(Change listing data)
################
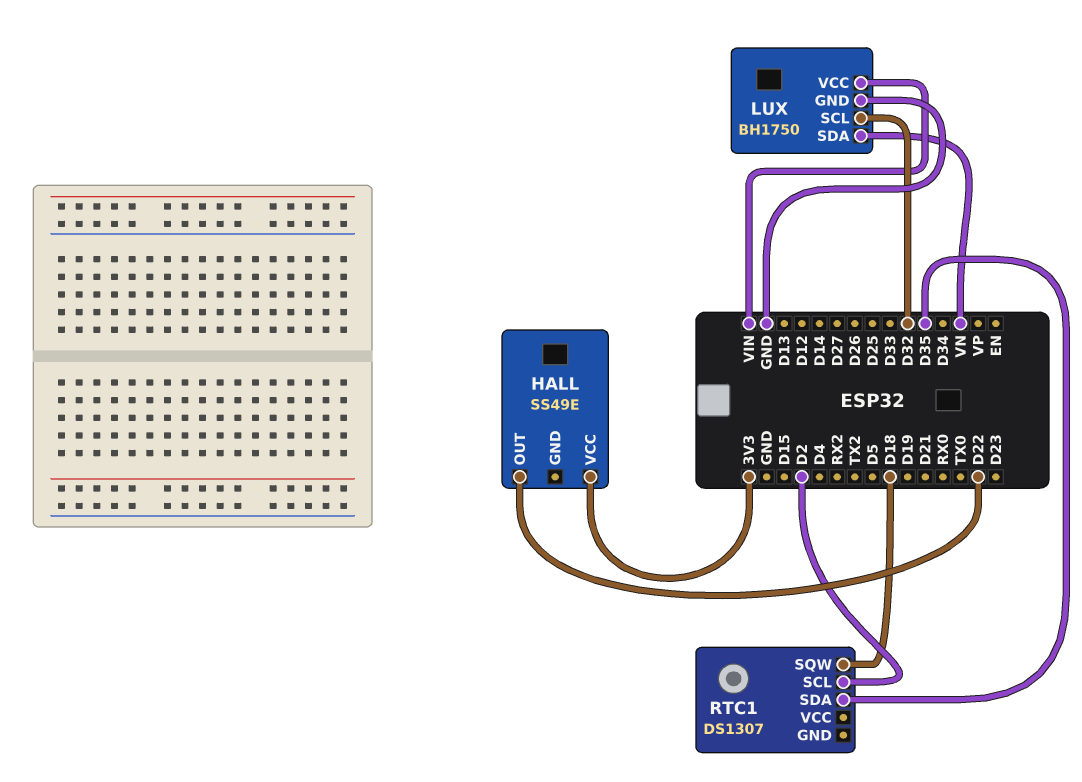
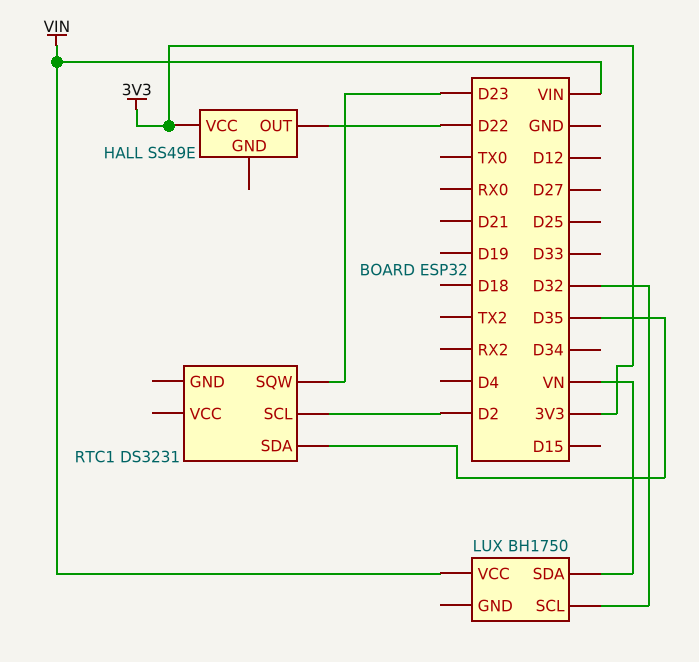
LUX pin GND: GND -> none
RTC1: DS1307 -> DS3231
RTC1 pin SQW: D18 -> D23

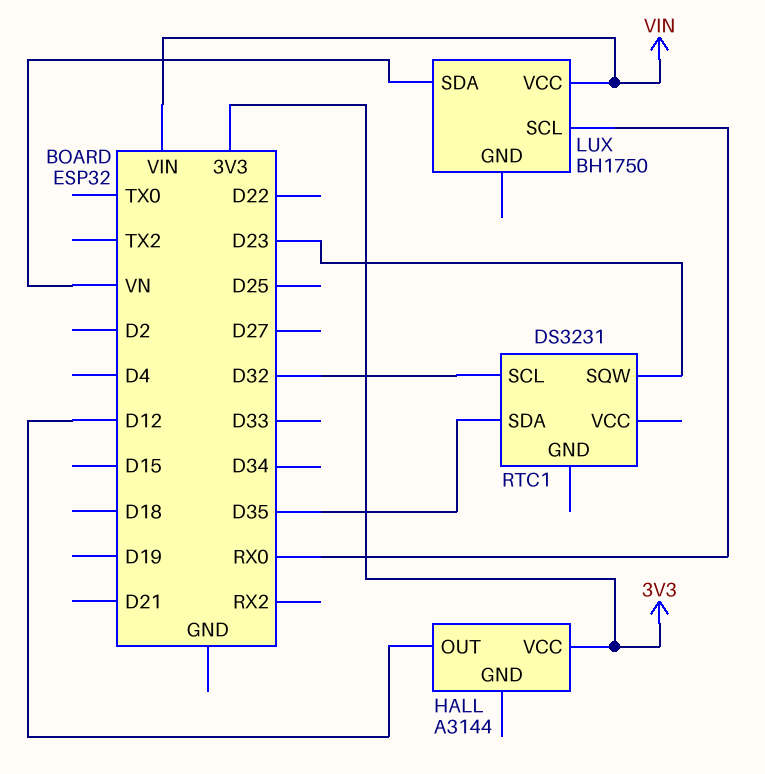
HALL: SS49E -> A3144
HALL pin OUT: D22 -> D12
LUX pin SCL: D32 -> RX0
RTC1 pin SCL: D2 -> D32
################
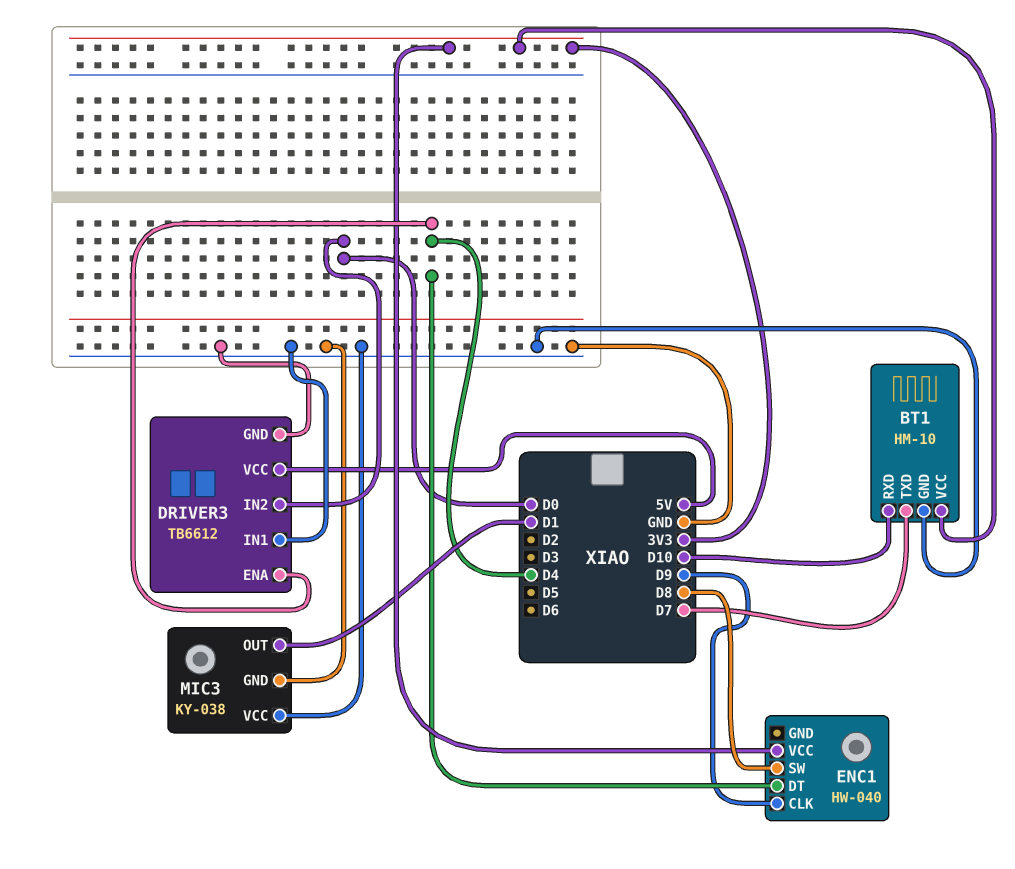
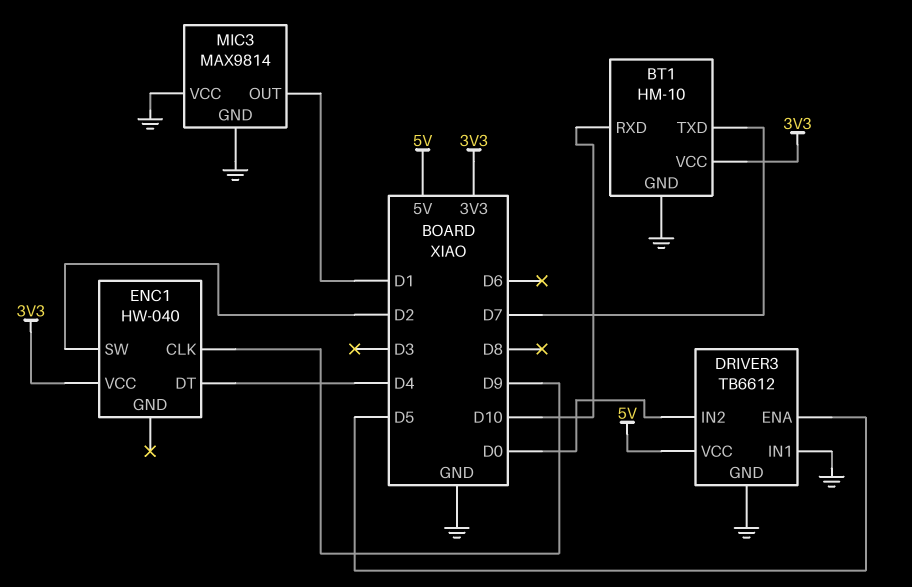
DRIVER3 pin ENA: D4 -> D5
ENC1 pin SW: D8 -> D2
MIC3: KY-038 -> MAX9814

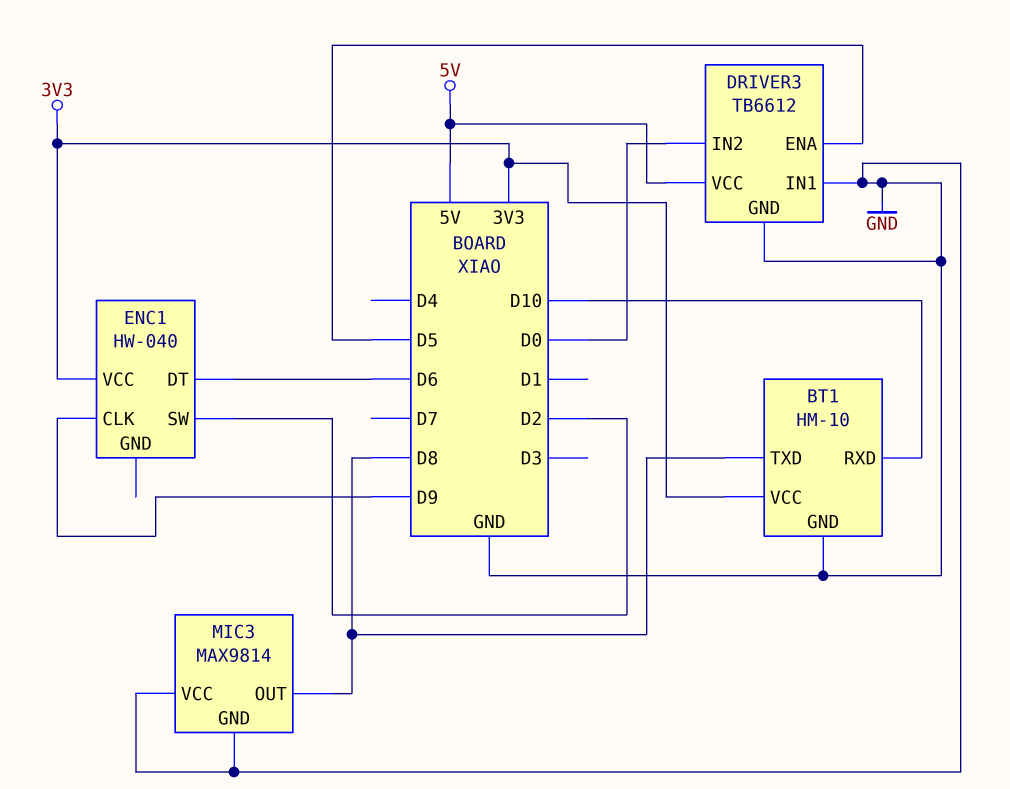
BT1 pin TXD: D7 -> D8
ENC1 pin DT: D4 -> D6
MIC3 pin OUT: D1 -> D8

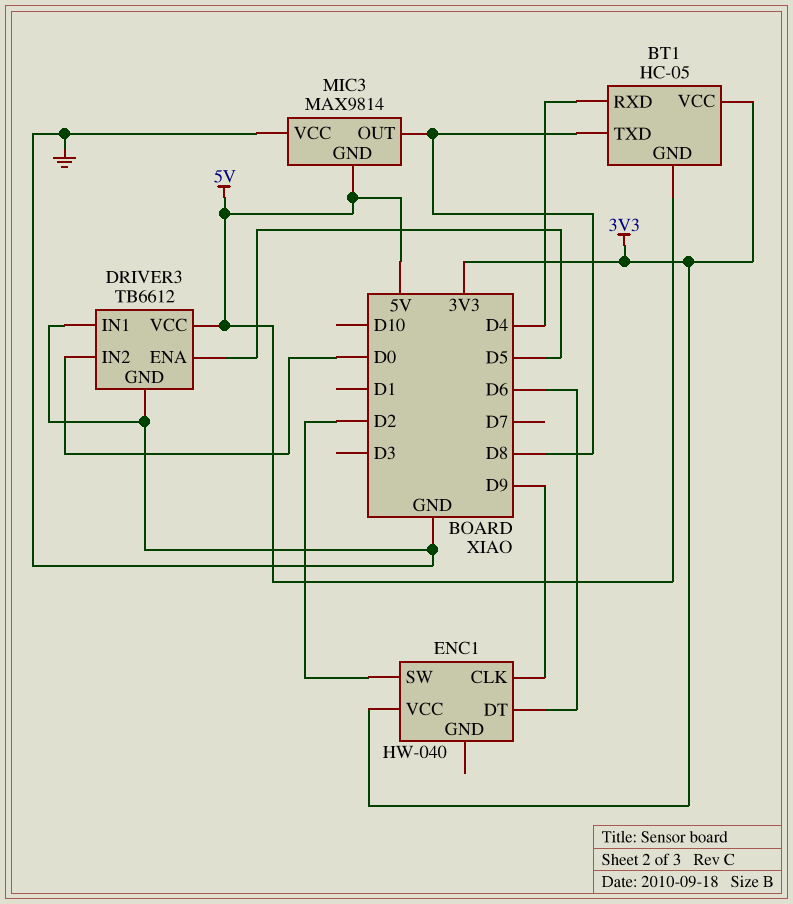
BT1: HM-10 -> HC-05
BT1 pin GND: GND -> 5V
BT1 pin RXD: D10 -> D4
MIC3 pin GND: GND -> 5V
################
** Work request **
Only one stretch of the entries above is needed: the lines from the one containing "MIC3: KY-038 -> MAX9814" through the one containing "MIC3 pin GND: GND -> 5V". Copy it exactly, without the pictures.

** Answer to the exercise **
MIC3: KY-038 -> MAX9814

BT1 pin TXD: D7 -> D8
ENC1 pin DT: D4 -> D6
MIC3 pin OUT: D1 -> D8

BT1: HM-10 -> HC-05
BT1 pin GND: GND -> 5V
BT1 pin RXD: D10 -> D4
MIC3 pin GND: GND -> 5V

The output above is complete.